- **Task statement**: Reproduce every line of the material below word for word, leaving out the picture lines.

(Stored data)
[start]
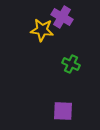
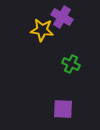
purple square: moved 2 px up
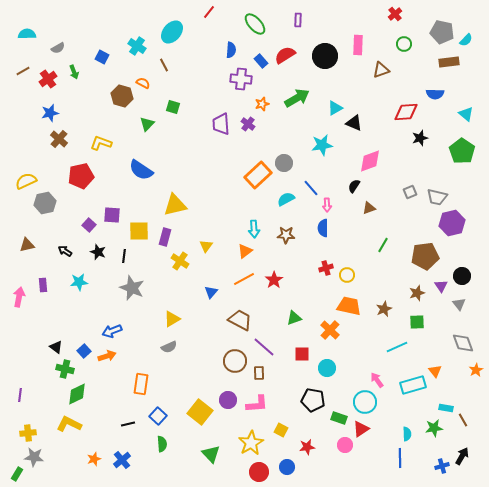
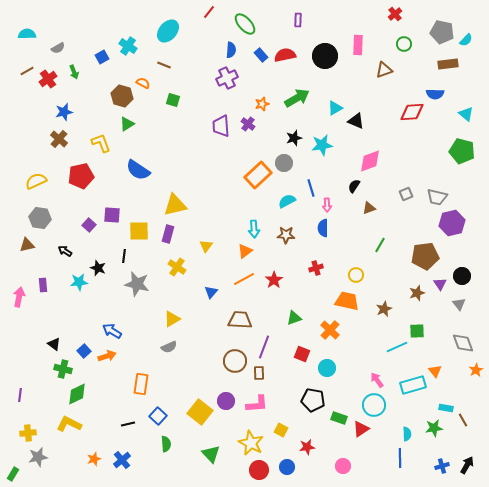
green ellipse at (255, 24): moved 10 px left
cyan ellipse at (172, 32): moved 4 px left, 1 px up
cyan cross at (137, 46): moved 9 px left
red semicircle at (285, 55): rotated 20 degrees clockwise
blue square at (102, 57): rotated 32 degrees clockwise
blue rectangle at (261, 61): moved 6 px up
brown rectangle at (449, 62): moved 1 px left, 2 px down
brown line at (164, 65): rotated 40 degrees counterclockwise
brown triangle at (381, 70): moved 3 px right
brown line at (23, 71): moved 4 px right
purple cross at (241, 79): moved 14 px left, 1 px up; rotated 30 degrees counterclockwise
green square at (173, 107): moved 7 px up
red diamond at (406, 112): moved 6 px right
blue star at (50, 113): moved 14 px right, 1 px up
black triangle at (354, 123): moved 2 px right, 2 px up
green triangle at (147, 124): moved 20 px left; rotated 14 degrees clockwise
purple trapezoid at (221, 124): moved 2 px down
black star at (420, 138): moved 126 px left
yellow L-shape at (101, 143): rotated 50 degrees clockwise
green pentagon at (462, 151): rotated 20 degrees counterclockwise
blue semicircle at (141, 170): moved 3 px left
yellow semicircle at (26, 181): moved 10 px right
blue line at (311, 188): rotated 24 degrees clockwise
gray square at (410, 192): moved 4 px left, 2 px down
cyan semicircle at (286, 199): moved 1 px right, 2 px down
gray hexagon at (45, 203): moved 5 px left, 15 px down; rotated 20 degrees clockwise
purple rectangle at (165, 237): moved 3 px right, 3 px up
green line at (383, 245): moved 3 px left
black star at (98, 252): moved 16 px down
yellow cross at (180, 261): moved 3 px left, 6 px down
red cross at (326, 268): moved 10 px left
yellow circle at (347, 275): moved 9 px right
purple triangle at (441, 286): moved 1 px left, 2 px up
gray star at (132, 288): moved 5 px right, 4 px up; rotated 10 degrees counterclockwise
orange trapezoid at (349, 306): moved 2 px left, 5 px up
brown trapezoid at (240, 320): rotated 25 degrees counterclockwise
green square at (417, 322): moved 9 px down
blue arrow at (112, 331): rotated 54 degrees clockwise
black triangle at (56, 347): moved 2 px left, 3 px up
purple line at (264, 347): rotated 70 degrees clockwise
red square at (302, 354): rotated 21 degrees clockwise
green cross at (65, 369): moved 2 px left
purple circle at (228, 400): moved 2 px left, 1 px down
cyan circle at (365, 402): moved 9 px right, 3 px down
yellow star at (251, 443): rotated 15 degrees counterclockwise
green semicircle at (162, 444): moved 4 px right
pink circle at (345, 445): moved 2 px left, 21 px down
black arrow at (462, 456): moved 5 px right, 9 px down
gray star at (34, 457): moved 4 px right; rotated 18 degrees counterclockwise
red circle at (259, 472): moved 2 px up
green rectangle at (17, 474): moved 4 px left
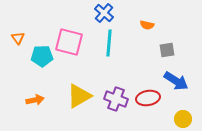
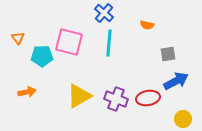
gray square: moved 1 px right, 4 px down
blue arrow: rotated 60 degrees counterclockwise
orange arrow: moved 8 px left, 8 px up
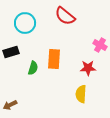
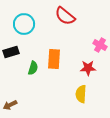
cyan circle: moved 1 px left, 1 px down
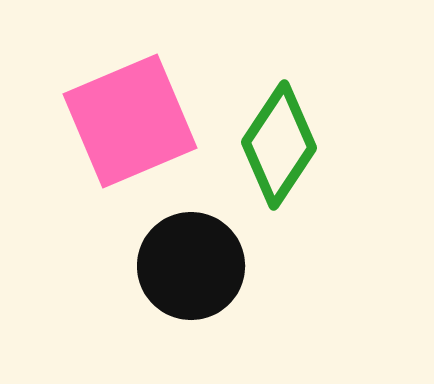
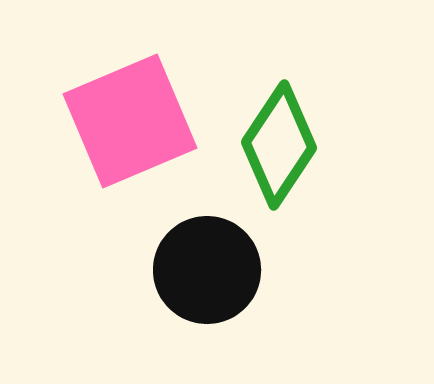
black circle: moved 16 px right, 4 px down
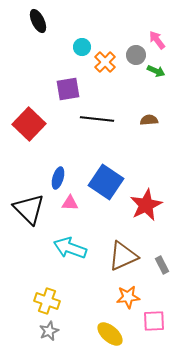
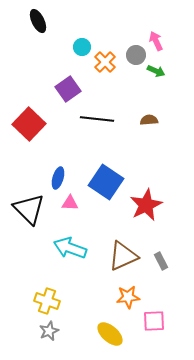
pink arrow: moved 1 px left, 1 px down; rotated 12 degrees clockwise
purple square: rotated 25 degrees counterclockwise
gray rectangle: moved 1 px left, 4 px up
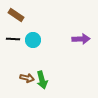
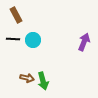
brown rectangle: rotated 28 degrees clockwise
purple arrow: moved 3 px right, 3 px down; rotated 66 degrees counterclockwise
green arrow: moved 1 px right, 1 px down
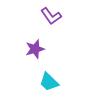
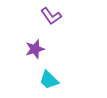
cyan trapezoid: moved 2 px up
[end]
- **Response**:
purple square: moved 2 px up
green ellipse at (255, 24): moved 10 px left
cyan ellipse at (172, 32): moved 4 px left, 1 px up
cyan cross at (137, 46): moved 9 px left
red semicircle at (285, 55): rotated 20 degrees clockwise
blue square at (102, 57): rotated 32 degrees clockwise
blue rectangle at (261, 61): moved 6 px up
brown rectangle at (449, 62): moved 1 px left, 2 px down
brown line at (164, 65): rotated 40 degrees counterclockwise
brown triangle at (381, 70): moved 3 px right
brown line at (23, 71): moved 4 px right
purple cross at (241, 79): moved 14 px left, 1 px up; rotated 30 degrees counterclockwise
green square at (173, 107): moved 7 px up
red diamond at (406, 112): moved 6 px right
blue star at (50, 113): moved 14 px right, 1 px up
black triangle at (354, 123): moved 2 px right, 2 px up
green triangle at (147, 124): moved 20 px left; rotated 14 degrees clockwise
purple trapezoid at (221, 124): moved 2 px down
black star at (420, 138): moved 126 px left
yellow L-shape at (101, 143): rotated 50 degrees clockwise
green pentagon at (462, 151): rotated 20 degrees counterclockwise
blue semicircle at (141, 170): moved 3 px left
yellow semicircle at (26, 181): moved 10 px right
blue line at (311, 188): rotated 24 degrees clockwise
gray square at (410, 192): moved 4 px left, 2 px down
cyan semicircle at (286, 199): moved 1 px right, 2 px down
gray hexagon at (45, 203): moved 5 px left, 15 px down; rotated 20 degrees clockwise
purple rectangle at (165, 237): moved 3 px right, 3 px up
green line at (383, 245): moved 3 px left
black star at (98, 252): moved 16 px down
yellow cross at (180, 261): moved 3 px left, 6 px down
red cross at (326, 268): moved 10 px left
yellow circle at (347, 275): moved 9 px right
purple triangle at (441, 286): moved 1 px left, 2 px up
gray star at (132, 288): moved 5 px right, 4 px up; rotated 10 degrees counterclockwise
orange trapezoid at (349, 306): moved 2 px left, 5 px up
brown trapezoid at (240, 320): rotated 25 degrees counterclockwise
green square at (417, 322): moved 9 px down
blue arrow at (112, 331): rotated 54 degrees clockwise
black triangle at (56, 347): moved 2 px left, 3 px up
purple line at (264, 347): rotated 70 degrees clockwise
red square at (302, 354): rotated 21 degrees clockwise
green cross at (65, 369): moved 2 px left
purple circle at (228, 400): moved 2 px left, 1 px down
cyan circle at (365, 402): moved 9 px right, 3 px down
yellow star at (251, 443): rotated 15 degrees counterclockwise
green semicircle at (162, 444): moved 4 px right
pink circle at (345, 445): moved 2 px left, 21 px down
black arrow at (462, 456): moved 5 px right, 9 px down
gray star at (34, 457): moved 4 px right; rotated 18 degrees counterclockwise
red circle at (259, 472): moved 2 px up
green rectangle at (17, 474): moved 4 px left
gray square: moved 1 px right, 4 px down
blue arrow: rotated 60 degrees counterclockwise
orange arrow: moved 8 px left, 8 px up
cyan circle: moved 1 px left, 1 px down
black circle: moved 16 px right, 4 px down
pink arrow: moved 1 px left, 1 px down; rotated 12 degrees clockwise
purple square: rotated 25 degrees counterclockwise
gray rectangle: moved 1 px left, 4 px up
brown rectangle: rotated 28 degrees clockwise
purple arrow: moved 3 px right, 3 px down; rotated 66 degrees counterclockwise
green arrow: moved 1 px right, 1 px down
cyan trapezoid: moved 2 px up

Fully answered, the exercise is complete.